Task description
Reproduce the entries shown below only from the line with "camera: 65 degrees left, 5 degrees down" down to the line with "(525, 309) = (400, 125): white bucket -> none", keeping both end lines and copying each one exactly.

--*--

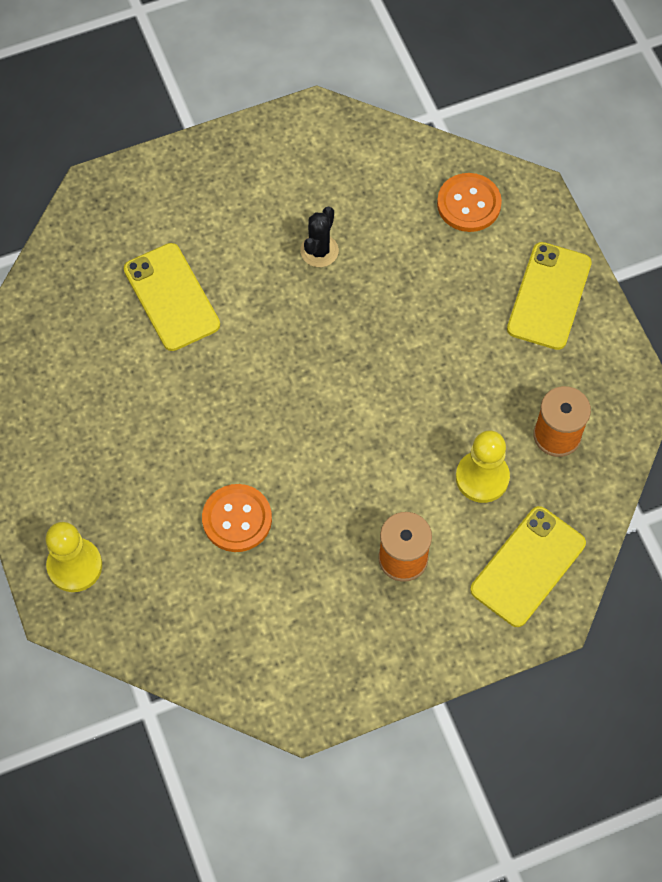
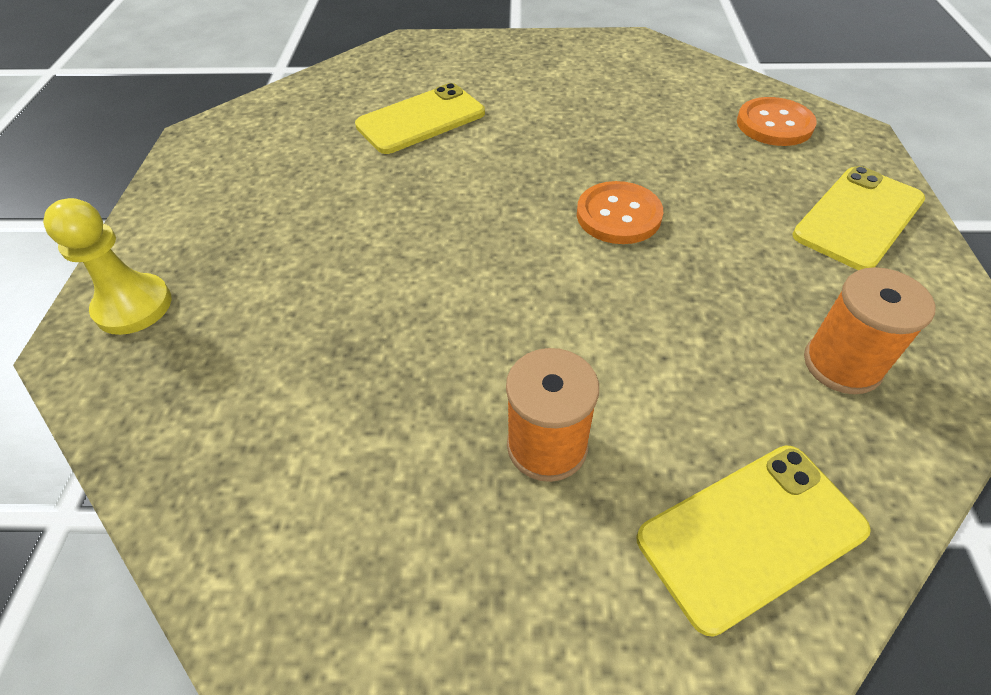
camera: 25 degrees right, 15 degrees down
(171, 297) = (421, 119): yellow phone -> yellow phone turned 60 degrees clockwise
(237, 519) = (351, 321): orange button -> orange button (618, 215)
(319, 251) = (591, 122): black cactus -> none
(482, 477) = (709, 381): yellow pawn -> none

--*--

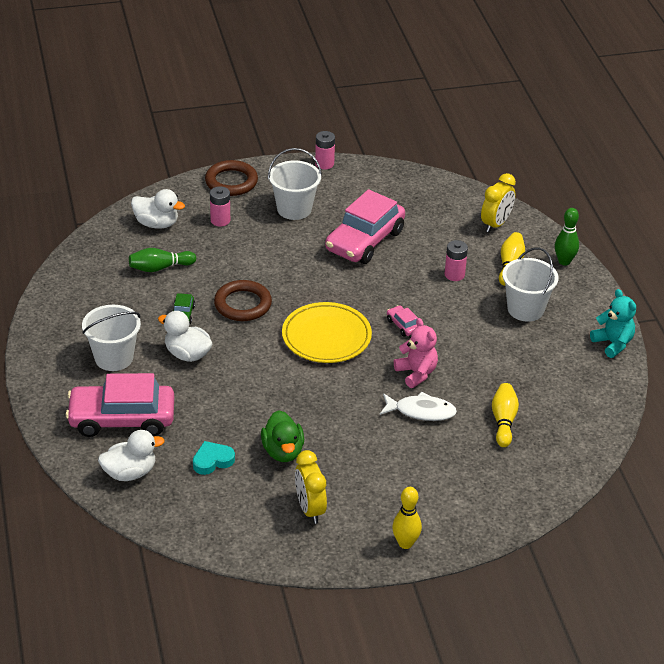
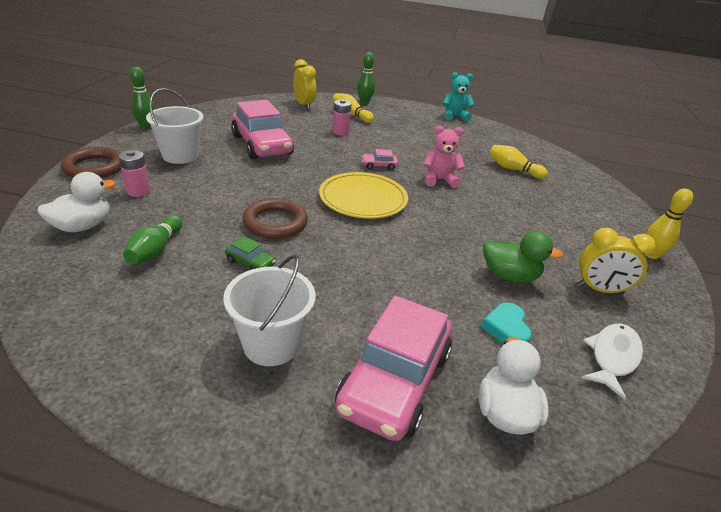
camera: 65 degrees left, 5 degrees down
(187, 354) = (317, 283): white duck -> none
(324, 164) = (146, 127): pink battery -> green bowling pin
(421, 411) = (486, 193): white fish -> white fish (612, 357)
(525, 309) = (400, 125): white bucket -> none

--*--

Response for this exercise
camera: 65 degrees left, 5 degrees down
(187, 354) = (317, 283): white duck -> none
(324, 164) = (146, 127): pink battery -> green bowling pin
(421, 411) = (486, 193): white fish -> white fish (612, 357)
(525, 309) = (400, 125): white bucket -> none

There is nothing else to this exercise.